- [Required work]
Once the pictures are set aside, transcribe each line of the data exactly.

- [Stored data]
━━━

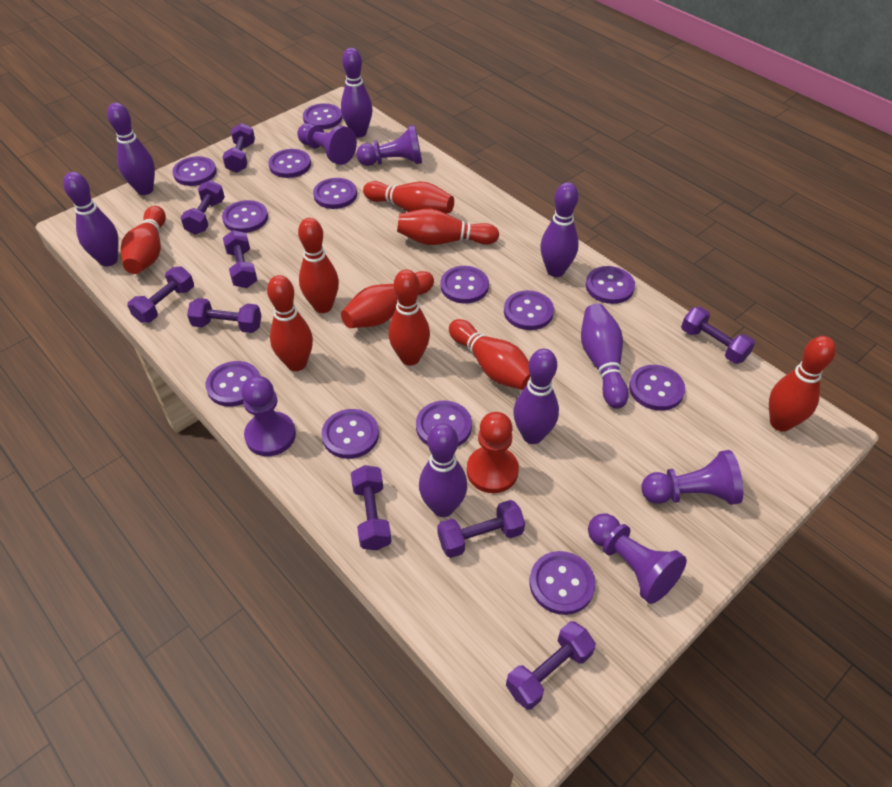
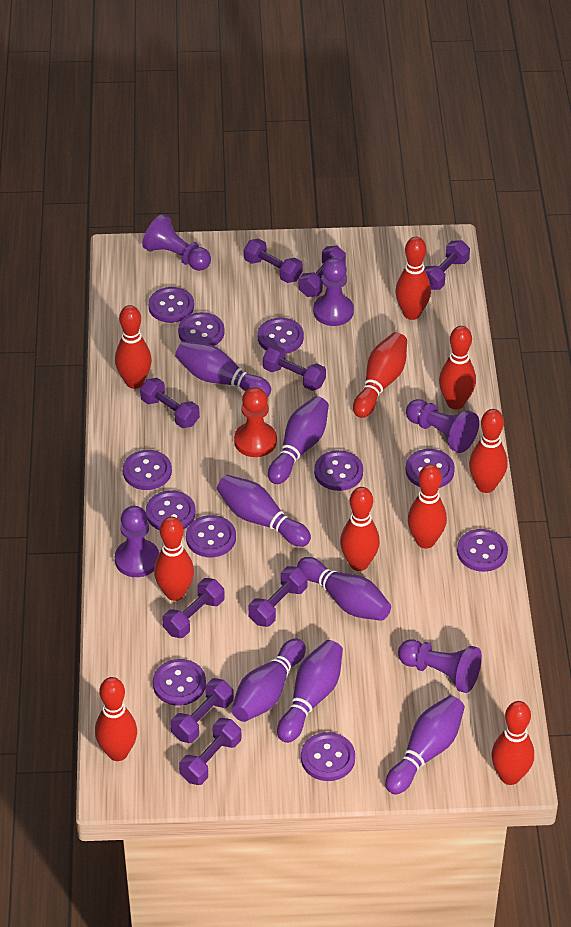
purple button: 13 -> 11
red bowling pin: 9 -> 10

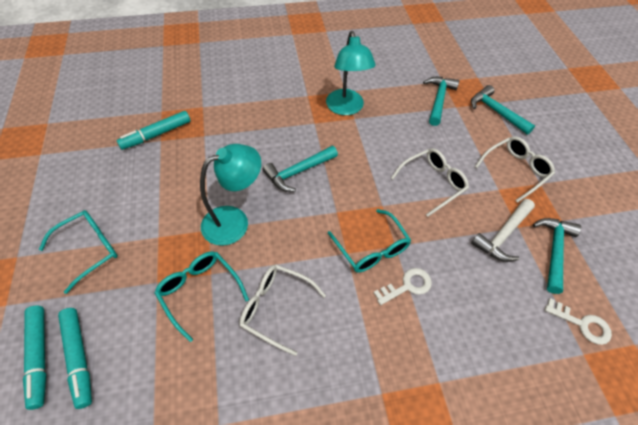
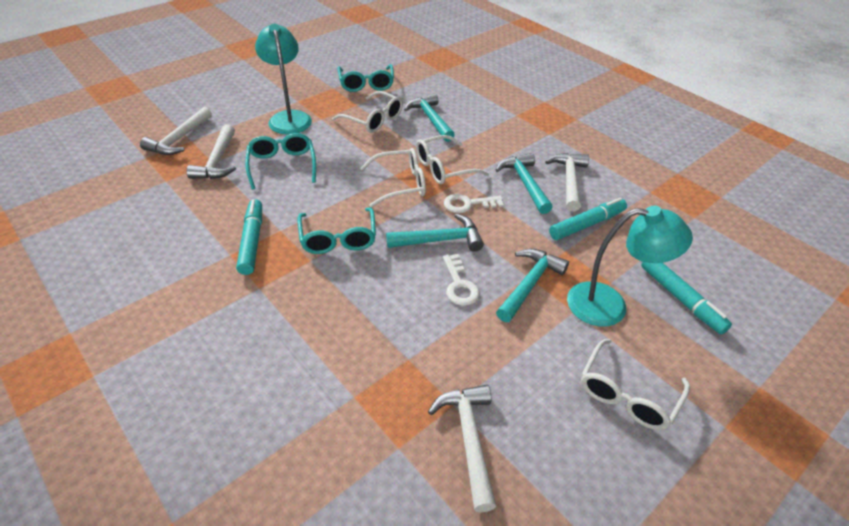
white glasses: 3 -> 4
white hammer: 1 -> 4

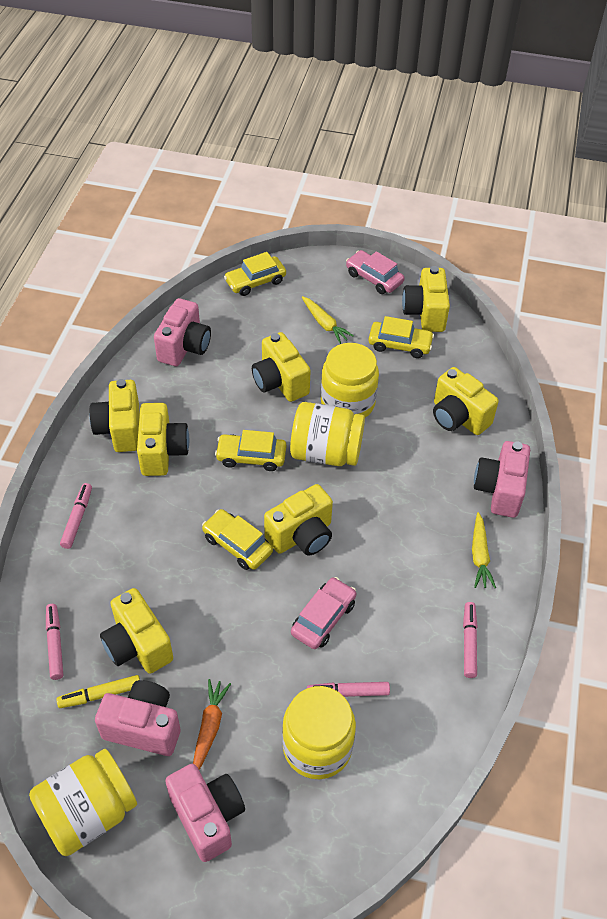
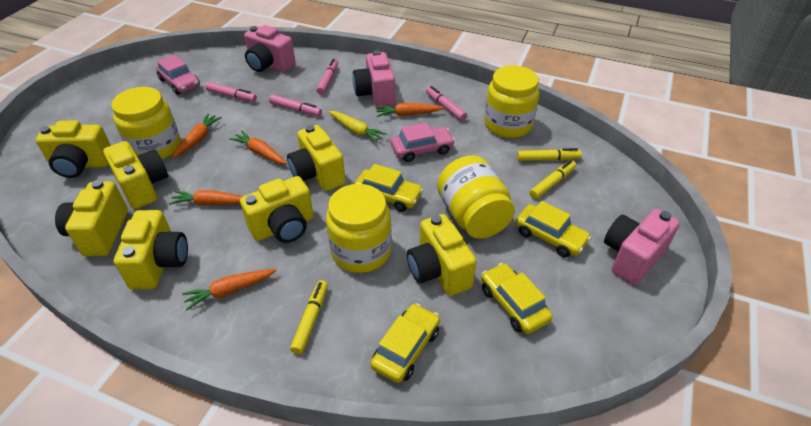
orange carrot: 1 -> 5
pink camera: 4 -> 3
yellow carrot: 2 -> 1
yellow marker: 1 -> 3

━━━

- [Your response]
purple button: 13 -> 11
red bowling pin: 9 -> 10

white glasses: 3 -> 4
white hammer: 1 -> 4

orange carrot: 1 -> 5
pink camera: 4 -> 3
yellow carrot: 2 -> 1
yellow marker: 1 -> 3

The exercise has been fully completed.